Assigned task:
Without the pictures, can you quote each line below exactly?

Source material:
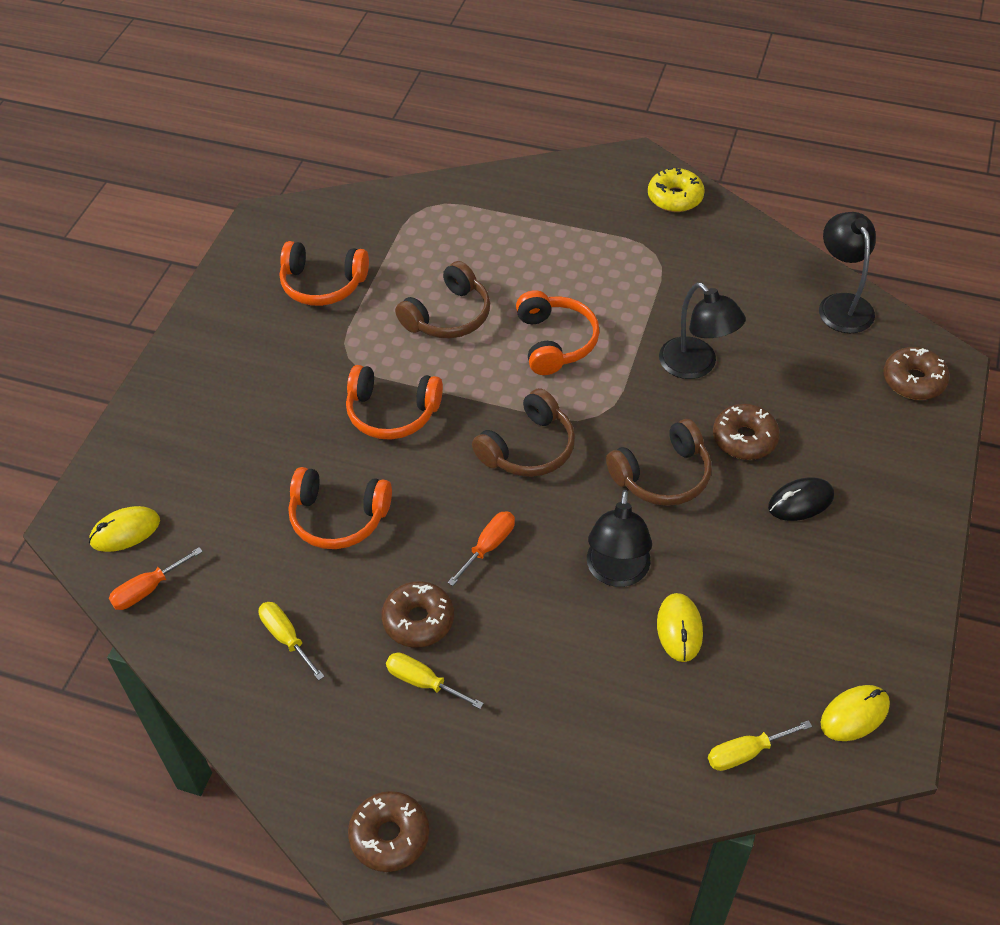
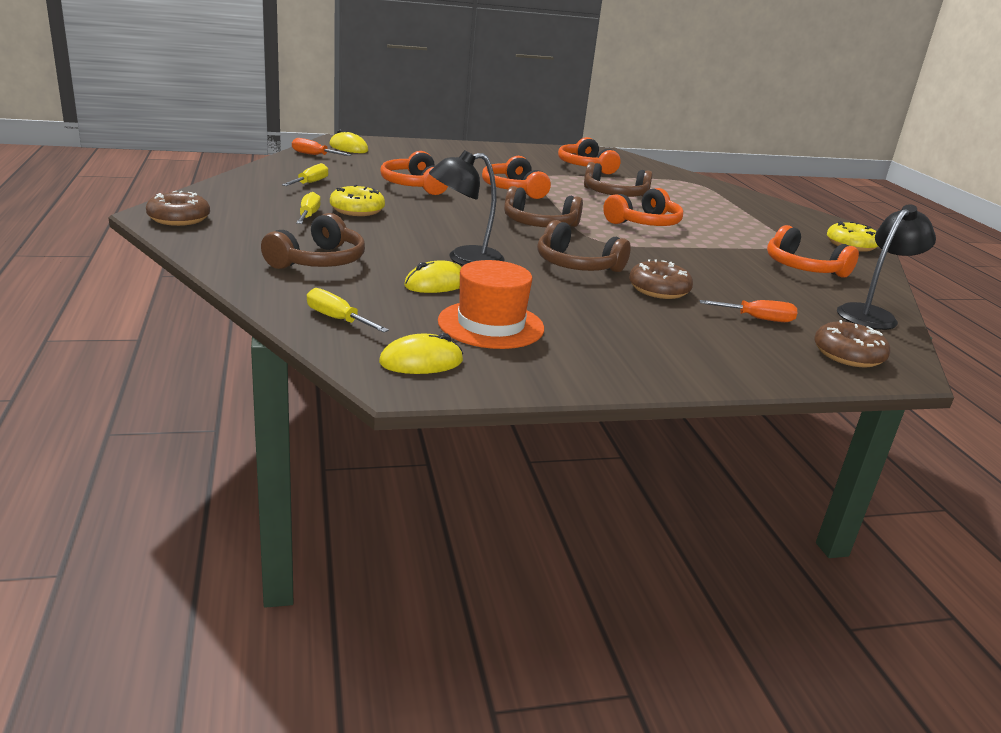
camera: 55 degrees right, 25 degrees down
(418, 620) = (357, 210): brown donut -> yellow donut
(488, 546) = (440, 221): orange screwdriver -> orange screwdriver (757, 319)
(584, 720) = (319, 261): none -> brown headphones
(696, 366) = (701, 266): black lamp -> none
(722, 281) = (803, 268): none -> orange headphones
(790, 624) = (491, 325): none -> orange hat
(800, 502) = (627, 317): black mouse -> none
(854, 714) = (421, 362): yellow mouse -> yellow mouse turned 45 degrees counterclockwise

Reply to the task:
camera: 55 degrees right, 25 degrees down
(418, 620) = (357, 210): brown donut -> yellow donut
(488, 546) = (440, 221): orange screwdriver -> orange screwdriver (757, 319)
(584, 720) = (319, 261): none -> brown headphones
(696, 366) = (701, 266): black lamp -> none
(722, 281) = (803, 268): none -> orange headphones
(790, 624) = (491, 325): none -> orange hat
(800, 502) = (627, 317): black mouse -> none
(854, 714) = (421, 362): yellow mouse -> yellow mouse turned 45 degrees counterclockwise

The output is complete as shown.